Information given ▸
##########
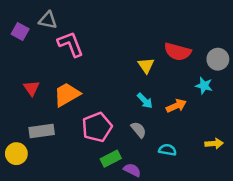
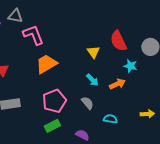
red semicircle: (178, 52) -> (118, 41), turned 50
cyan star: (204, 86) -> (130, 66), moved
orange trapezoid: (67, 94) -> (46, 64), moved
green rectangle: (111, 159) -> (52, 126), moved

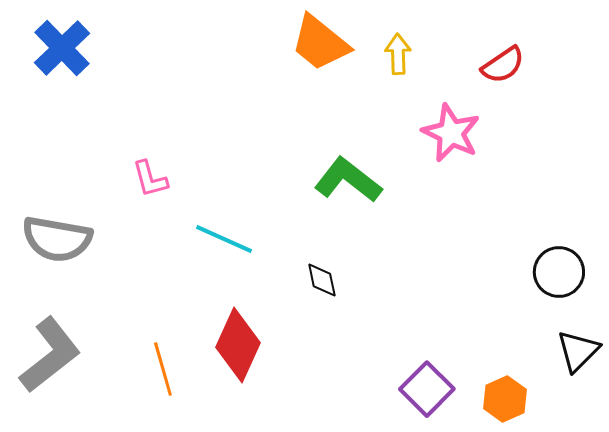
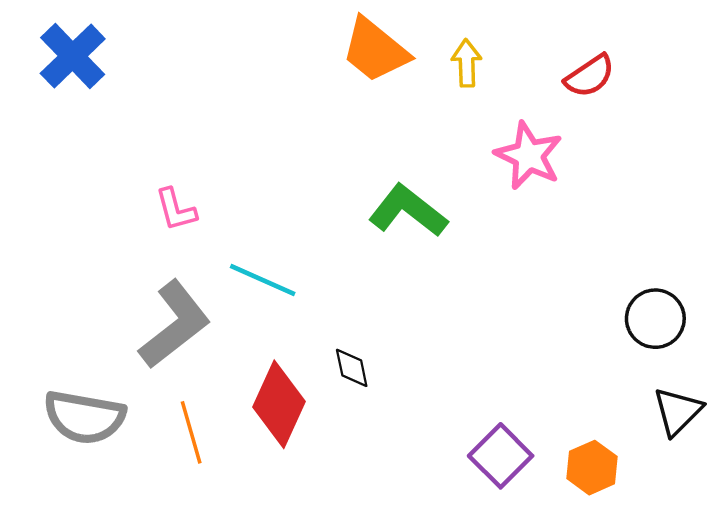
gray semicircle: (57, 239) -> (84, 417), moved
black diamond: (322, 280) -> (352, 368), moved
gray L-shape: (50, 355) -> (175, 325), moved

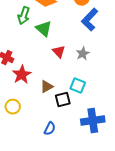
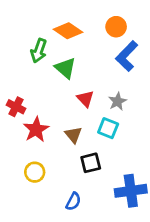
cyan square: (78, 86) -> (108, 128), moved
brown triangle: (47, 87) -> (73, 135), moved, turned -40
yellow circle: (13, 107) -> (35, 172), moved

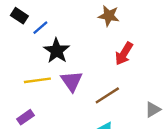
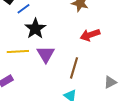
red arrow: (124, 54) -> (90, 35), turned 36
brown line: (107, 95) -> (74, 68), turned -45

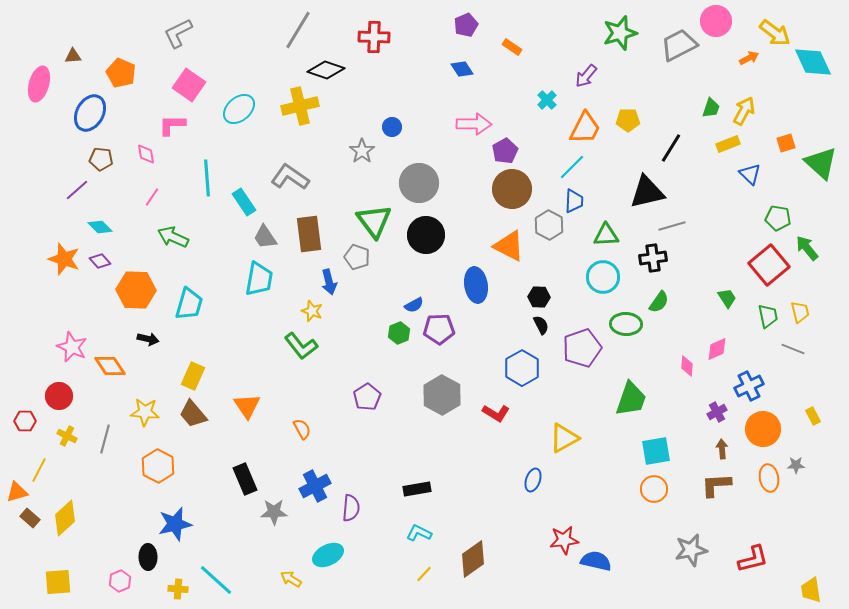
##########
Exercise ▸
Which lines above contain the word "moved"? List them.

Solved exercise ▸
cyan star: (204, 86) -> (130, 66), moved
orange trapezoid: (67, 94) -> (46, 64), moved
green rectangle: (111, 159) -> (52, 126), moved
gray semicircle: (57, 239) -> (84, 417), moved
black diamond: (322, 280) -> (352, 368), moved
gray L-shape: (50, 355) -> (175, 325), moved
cyan square: (78, 86) -> (108, 128), moved
brown triangle: (47, 87) -> (73, 135), moved, turned -40
yellow circle: (13, 107) -> (35, 172), moved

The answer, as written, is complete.